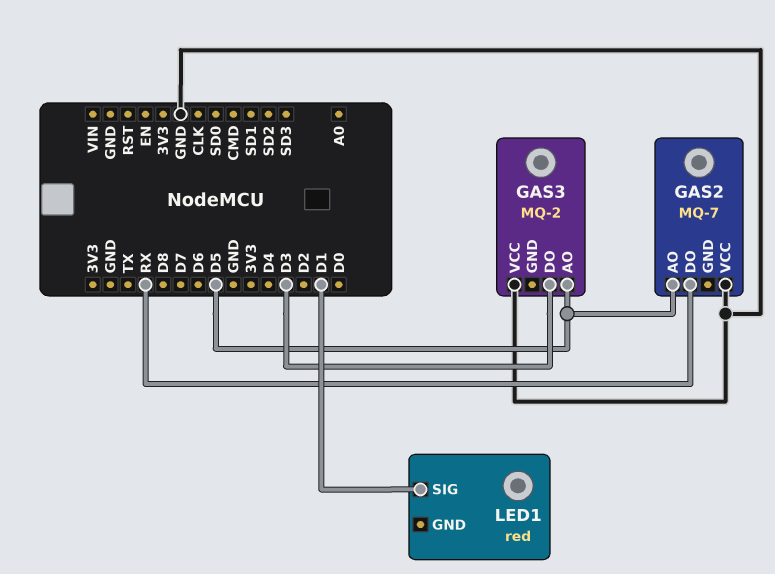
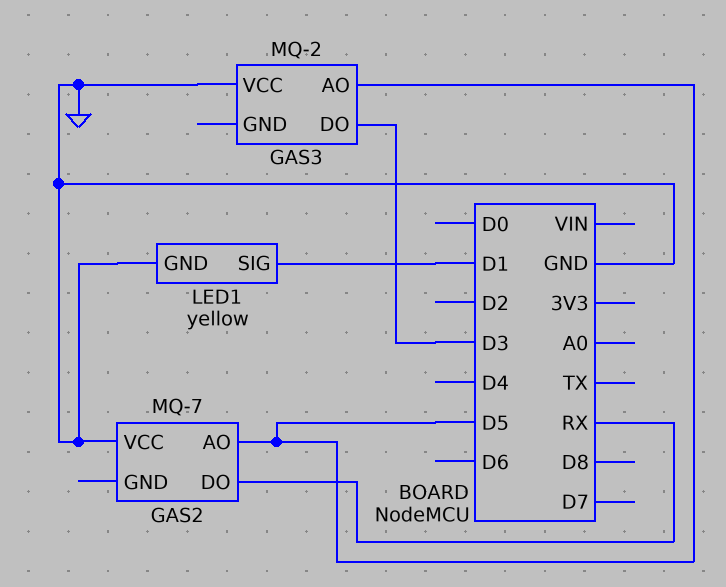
LED1: red -> yellow
LED1 pin GND: none -> GND

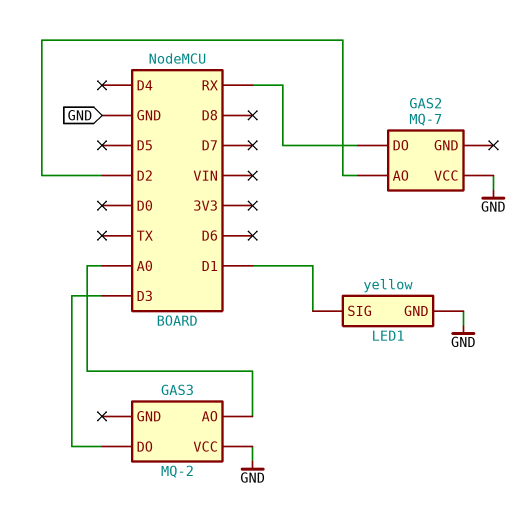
GAS2 pin AO: D5 -> D2
GAS3 pin AO: D5 -> A0

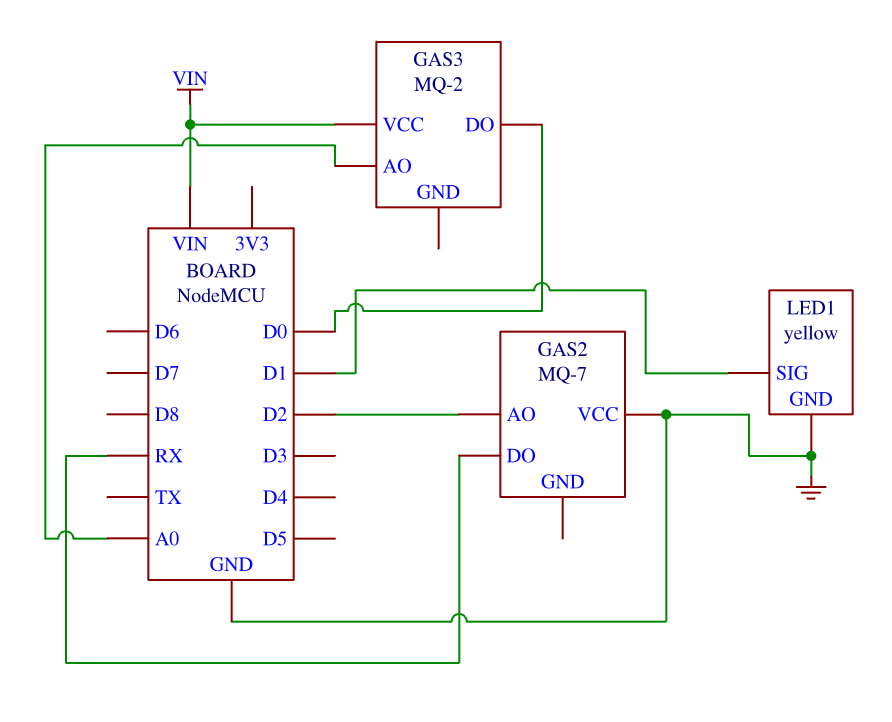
GAS3 pin DO: D3 -> D0
GAS3 pin VCC: GND -> VIN

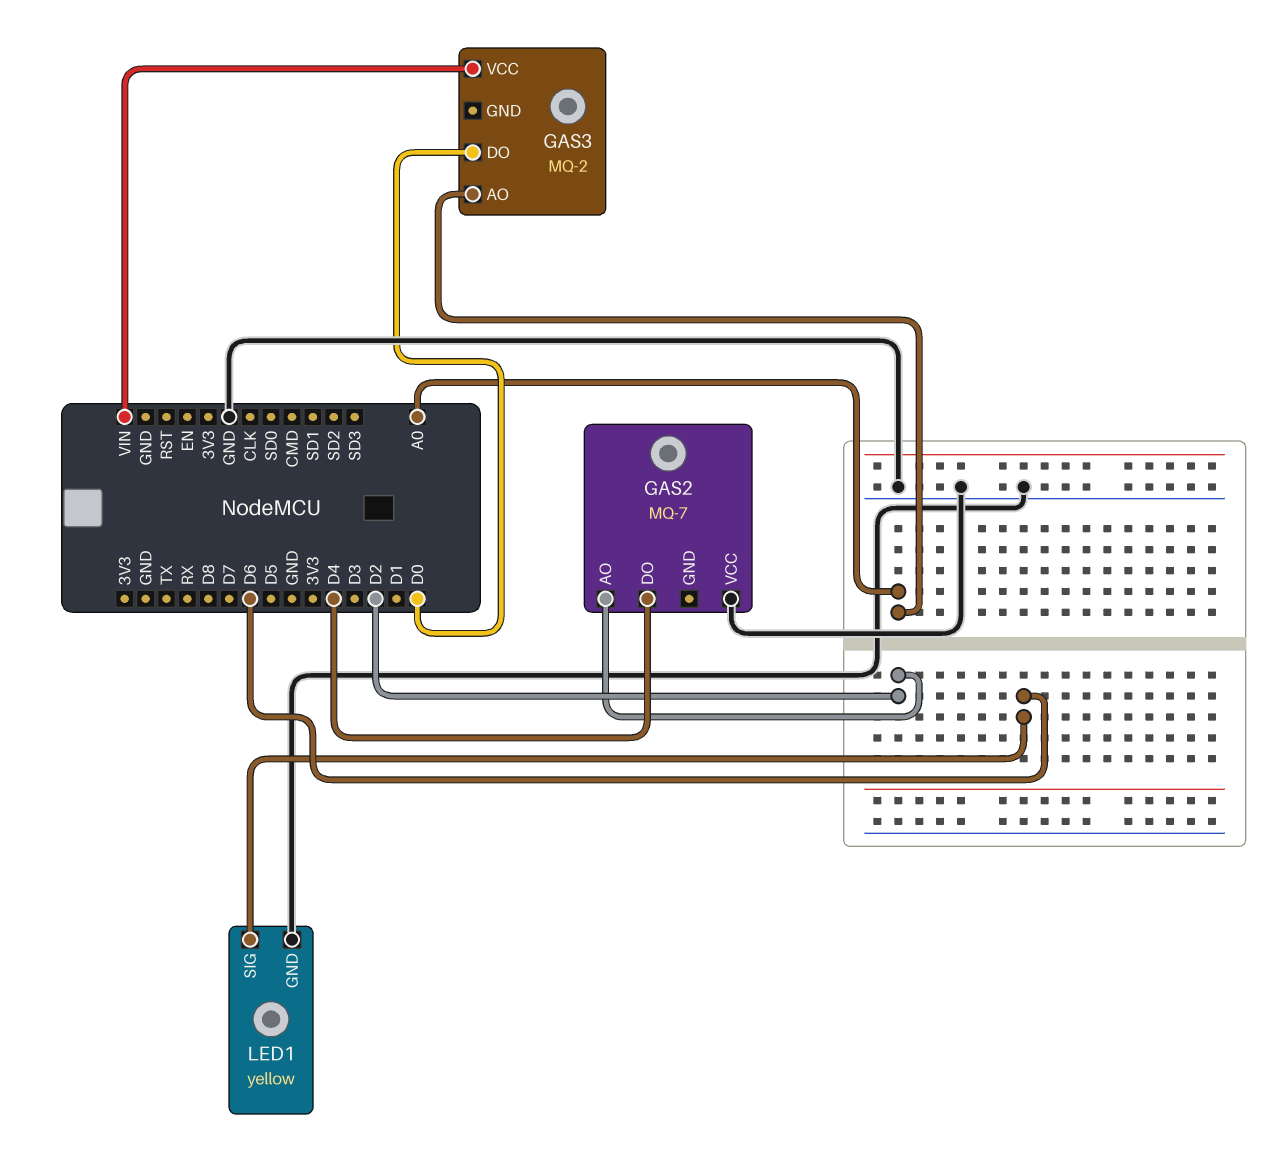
GAS2 pin DO: RX -> D4
LED1 pin SIG: D1 -> D6

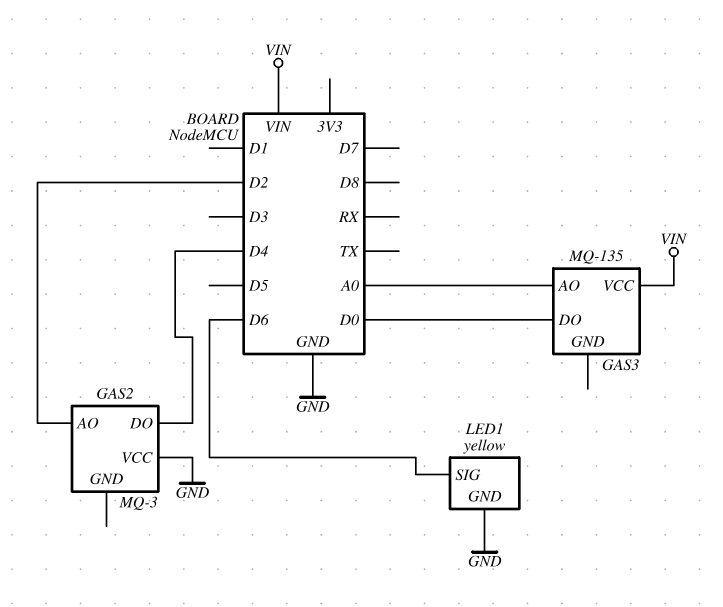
GAS2: MQ-7 -> MQ-3
GAS3: MQ-2 -> MQ-135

> **WHAT IS REQUIRED**
Before copying, set the pictures aside; then give the records again exactly.

> **RESULT FOR THIS TASK**
LED1: red -> yellow
LED1 pin GND: none -> GND

GAS2 pin AO: D5 -> D2
GAS3 pin AO: D5 -> A0

GAS3 pin DO: D3 -> D0
GAS3 pin VCC: GND -> VIN

GAS2 pin DO: RX -> D4
LED1 pin SIG: D1 -> D6

GAS2: MQ-7 -> MQ-3
GAS3: MQ-2 -> MQ-135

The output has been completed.